::: Information shown
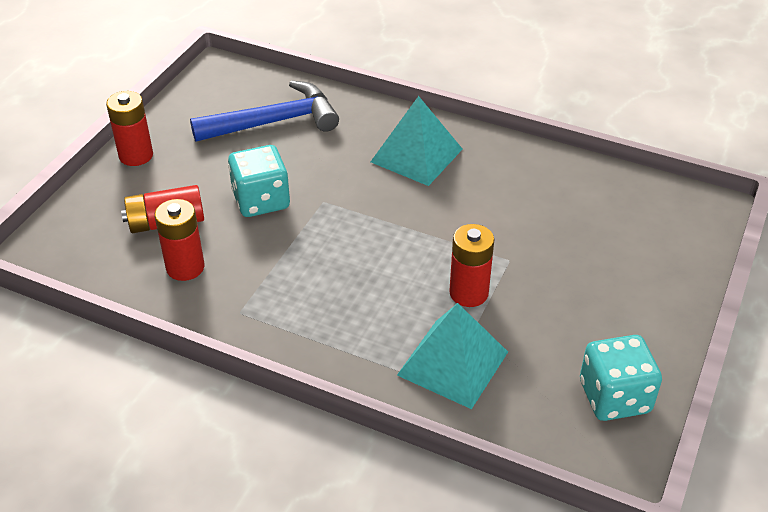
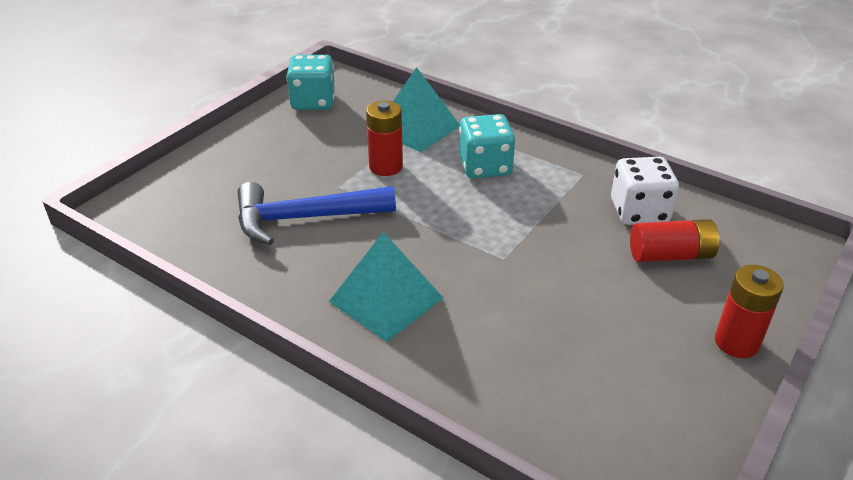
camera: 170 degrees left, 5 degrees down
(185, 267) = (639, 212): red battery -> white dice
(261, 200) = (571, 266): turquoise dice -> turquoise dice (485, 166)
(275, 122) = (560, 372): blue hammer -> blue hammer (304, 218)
::::::
::: Information shown
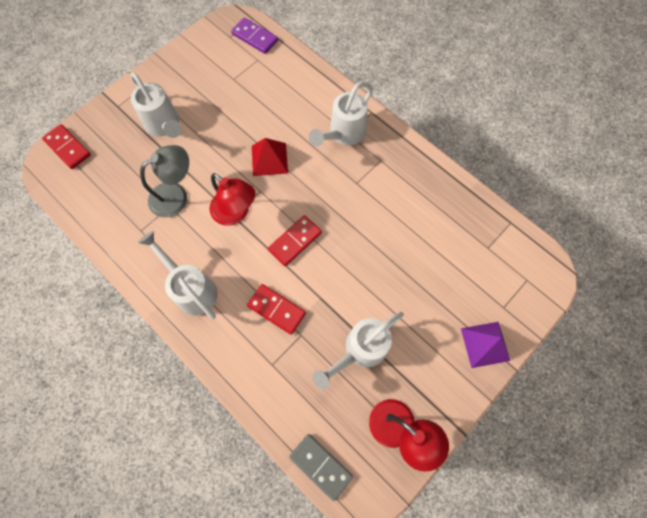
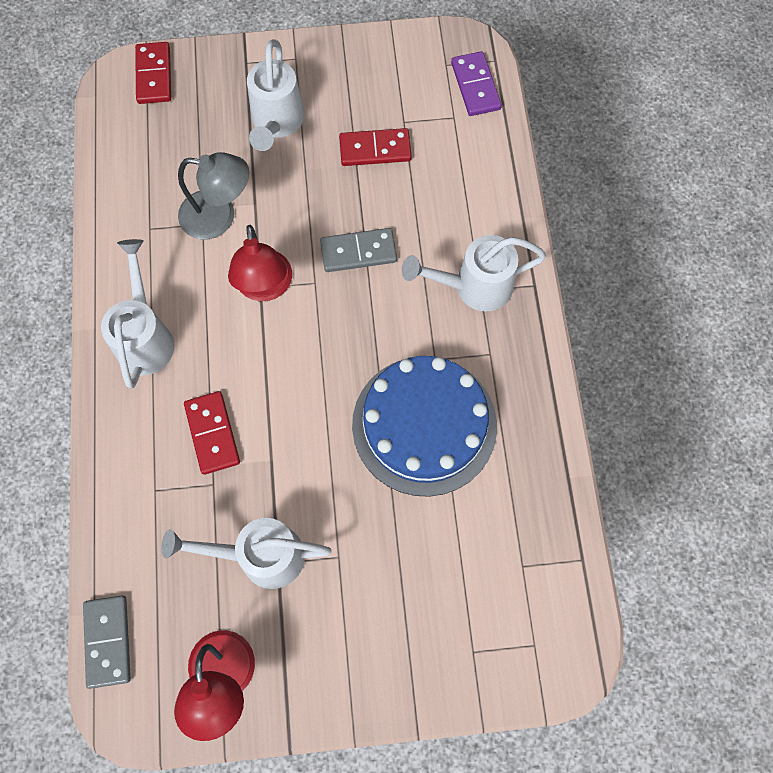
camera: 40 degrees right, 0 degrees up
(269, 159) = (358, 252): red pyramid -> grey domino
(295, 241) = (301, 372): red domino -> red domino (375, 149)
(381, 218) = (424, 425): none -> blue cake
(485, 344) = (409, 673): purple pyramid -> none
::::::
_What to work on_. The exact lines of the material above starting at the one that contains "(261, 200) = (571, 266): turquoise" and ending at the one that contains "(275, 122) = (560, 372): blue" are what to retype; leave out everything else.

_Exercise response_.
(261, 200) = (571, 266): turquoise dice -> turquoise dice (485, 166)
(275, 122) = (560, 372): blue hammer -> blue hammer (304, 218)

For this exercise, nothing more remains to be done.